=== Task material ===

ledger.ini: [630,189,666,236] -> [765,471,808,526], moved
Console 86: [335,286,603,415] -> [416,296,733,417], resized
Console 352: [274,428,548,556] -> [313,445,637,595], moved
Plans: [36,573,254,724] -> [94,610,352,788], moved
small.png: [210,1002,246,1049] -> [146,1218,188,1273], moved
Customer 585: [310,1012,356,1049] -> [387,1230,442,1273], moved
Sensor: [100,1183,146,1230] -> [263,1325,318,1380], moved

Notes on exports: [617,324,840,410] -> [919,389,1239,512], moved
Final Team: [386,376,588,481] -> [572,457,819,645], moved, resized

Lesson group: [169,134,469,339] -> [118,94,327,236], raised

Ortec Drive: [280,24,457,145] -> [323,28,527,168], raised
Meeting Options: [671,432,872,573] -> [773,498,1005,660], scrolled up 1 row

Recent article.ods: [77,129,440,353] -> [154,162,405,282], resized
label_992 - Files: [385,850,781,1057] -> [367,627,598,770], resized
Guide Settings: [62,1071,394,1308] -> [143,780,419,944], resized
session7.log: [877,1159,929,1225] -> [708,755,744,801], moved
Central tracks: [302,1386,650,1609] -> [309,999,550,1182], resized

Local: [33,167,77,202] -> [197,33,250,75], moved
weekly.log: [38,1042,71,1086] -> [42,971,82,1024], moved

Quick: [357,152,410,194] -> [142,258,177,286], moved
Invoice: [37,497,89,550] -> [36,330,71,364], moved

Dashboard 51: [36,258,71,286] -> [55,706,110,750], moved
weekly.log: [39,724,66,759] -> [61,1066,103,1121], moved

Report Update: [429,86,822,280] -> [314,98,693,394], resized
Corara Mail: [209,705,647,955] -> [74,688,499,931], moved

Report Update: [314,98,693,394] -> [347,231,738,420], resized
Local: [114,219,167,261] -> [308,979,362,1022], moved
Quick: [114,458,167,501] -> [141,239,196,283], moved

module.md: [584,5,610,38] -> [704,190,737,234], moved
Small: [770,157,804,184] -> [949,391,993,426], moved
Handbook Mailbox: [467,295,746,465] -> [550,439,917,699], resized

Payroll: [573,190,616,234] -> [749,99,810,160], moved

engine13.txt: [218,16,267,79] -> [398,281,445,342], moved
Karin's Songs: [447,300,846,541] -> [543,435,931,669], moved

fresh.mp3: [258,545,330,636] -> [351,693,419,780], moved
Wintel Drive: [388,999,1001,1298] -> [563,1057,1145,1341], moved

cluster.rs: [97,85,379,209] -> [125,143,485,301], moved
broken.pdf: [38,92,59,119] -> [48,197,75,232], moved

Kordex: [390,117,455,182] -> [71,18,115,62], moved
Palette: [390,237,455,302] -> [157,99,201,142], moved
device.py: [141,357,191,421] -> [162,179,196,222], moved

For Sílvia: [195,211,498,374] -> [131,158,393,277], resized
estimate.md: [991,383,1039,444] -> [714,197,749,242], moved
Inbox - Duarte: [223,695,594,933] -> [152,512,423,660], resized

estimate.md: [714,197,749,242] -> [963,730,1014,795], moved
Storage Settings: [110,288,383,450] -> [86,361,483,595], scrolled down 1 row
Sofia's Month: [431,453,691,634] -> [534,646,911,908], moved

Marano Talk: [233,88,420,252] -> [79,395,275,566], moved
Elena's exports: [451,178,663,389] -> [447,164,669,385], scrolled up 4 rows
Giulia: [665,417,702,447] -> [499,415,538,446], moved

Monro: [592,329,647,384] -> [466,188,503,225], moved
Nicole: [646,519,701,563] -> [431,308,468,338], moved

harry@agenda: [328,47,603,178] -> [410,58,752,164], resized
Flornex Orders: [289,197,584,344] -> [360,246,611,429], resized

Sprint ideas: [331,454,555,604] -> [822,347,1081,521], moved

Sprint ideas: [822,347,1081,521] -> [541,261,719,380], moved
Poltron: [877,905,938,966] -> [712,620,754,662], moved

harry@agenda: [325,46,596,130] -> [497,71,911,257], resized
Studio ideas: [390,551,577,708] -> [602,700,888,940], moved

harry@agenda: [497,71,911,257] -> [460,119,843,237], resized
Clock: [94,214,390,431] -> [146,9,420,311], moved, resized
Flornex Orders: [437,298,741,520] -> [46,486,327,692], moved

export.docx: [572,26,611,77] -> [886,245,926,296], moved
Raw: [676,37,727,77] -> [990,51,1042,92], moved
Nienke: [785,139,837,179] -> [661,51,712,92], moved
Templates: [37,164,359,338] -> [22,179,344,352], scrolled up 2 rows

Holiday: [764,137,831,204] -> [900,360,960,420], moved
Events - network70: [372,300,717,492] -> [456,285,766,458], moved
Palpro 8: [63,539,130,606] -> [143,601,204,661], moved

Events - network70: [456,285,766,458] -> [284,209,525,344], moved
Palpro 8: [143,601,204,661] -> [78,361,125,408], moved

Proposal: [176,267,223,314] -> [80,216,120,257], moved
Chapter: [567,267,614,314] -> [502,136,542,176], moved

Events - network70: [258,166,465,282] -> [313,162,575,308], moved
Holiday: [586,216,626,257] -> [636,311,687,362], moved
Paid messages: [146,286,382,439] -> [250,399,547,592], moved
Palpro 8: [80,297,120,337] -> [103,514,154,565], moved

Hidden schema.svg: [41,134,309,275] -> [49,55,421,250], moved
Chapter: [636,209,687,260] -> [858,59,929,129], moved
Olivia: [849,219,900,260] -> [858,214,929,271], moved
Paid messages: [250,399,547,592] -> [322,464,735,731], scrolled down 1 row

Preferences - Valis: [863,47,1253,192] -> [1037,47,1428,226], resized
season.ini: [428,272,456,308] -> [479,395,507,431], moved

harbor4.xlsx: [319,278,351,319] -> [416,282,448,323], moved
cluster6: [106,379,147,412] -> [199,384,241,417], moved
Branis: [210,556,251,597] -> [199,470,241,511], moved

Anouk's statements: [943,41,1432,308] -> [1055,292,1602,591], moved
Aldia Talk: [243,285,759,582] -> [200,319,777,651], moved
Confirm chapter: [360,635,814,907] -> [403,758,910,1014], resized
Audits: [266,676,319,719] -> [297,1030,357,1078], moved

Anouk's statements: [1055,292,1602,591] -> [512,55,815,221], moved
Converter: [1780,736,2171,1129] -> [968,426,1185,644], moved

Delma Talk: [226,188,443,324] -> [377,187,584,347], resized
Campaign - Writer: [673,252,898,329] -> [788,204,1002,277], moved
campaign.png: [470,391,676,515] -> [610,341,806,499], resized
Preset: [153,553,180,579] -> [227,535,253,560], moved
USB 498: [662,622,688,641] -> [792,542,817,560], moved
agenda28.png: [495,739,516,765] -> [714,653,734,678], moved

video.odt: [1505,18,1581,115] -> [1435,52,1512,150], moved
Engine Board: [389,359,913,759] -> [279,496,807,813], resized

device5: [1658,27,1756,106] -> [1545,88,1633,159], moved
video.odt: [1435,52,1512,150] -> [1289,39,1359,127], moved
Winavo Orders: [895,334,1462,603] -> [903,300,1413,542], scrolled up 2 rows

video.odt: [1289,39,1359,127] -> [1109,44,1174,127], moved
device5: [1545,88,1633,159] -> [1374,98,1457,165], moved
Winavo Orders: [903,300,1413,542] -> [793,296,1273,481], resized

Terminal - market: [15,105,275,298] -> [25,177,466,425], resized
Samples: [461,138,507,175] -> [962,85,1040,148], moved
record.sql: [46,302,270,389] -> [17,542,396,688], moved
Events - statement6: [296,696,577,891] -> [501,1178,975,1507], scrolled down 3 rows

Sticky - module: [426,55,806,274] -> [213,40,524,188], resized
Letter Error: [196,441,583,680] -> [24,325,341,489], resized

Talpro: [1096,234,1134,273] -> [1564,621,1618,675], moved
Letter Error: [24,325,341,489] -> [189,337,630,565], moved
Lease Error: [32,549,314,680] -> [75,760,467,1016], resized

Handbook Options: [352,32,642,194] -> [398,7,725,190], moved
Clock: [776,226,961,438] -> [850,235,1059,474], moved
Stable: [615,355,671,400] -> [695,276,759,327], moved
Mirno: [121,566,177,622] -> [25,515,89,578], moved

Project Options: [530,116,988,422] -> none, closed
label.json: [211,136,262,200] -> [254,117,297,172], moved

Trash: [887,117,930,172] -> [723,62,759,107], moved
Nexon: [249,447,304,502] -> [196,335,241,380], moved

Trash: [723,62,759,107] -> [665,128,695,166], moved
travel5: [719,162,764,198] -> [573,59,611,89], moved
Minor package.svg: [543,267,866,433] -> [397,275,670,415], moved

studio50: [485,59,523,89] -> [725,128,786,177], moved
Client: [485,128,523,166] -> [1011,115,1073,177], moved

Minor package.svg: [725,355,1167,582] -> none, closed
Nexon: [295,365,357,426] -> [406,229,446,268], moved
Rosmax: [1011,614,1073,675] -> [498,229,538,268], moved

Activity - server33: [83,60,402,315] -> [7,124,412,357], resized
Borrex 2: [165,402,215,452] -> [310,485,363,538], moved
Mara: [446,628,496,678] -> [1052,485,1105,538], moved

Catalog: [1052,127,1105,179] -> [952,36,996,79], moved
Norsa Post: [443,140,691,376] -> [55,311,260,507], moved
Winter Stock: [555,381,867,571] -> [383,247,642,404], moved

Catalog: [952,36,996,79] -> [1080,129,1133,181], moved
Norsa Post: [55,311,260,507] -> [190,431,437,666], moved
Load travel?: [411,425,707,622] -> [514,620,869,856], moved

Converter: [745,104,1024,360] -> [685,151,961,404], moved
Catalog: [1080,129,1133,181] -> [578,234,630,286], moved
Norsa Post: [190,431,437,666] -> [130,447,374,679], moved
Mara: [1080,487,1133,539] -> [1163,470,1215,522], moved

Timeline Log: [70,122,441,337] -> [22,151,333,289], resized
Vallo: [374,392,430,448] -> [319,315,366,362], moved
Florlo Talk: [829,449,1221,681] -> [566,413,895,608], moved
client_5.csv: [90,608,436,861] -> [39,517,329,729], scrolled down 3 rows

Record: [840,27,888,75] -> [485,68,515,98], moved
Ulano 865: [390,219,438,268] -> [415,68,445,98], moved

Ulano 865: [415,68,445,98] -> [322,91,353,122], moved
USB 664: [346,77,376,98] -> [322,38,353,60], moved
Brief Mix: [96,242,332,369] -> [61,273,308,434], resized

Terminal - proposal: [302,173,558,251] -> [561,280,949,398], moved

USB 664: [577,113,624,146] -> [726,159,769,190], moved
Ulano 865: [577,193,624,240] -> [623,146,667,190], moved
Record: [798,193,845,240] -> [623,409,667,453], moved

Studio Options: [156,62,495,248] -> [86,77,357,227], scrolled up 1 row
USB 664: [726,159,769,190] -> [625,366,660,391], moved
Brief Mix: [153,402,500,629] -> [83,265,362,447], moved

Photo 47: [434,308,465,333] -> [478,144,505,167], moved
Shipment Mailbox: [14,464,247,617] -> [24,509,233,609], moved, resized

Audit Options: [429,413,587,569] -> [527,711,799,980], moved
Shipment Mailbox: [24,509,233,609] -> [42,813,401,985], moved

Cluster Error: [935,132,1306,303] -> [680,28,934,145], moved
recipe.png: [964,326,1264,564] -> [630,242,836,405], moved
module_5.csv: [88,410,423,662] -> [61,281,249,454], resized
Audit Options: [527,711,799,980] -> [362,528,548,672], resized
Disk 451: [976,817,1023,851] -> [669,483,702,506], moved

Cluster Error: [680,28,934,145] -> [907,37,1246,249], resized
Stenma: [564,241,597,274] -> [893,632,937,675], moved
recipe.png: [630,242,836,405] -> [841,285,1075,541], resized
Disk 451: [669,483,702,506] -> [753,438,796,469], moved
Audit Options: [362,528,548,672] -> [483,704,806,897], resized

===

What you will do ▸ Repeat, word for word, the lines above between the line holding "harry@agenda: [328,47,603,178] ->" and the line holding "harry@agenda: [497,71,911,257] ->", inclusive; omit everything else.

Result ▸
harry@agenda: [328,47,603,178] -> [410,58,752,164], resized
Flornex Orders: [289,197,584,344] -> [360,246,611,429], resized

Sprint ideas: [331,454,555,604] -> [822,347,1081,521], moved

Sprint ideas: [822,347,1081,521] -> [541,261,719,380], moved
Poltron: [877,905,938,966] -> [712,620,754,662], moved

harry@agenda: [325,46,596,130] -> [497,71,911,257], resized
Studio ideas: [390,551,577,708] -> [602,700,888,940], moved

harry@agenda: [497,71,911,257] -> [460,119,843,237], resized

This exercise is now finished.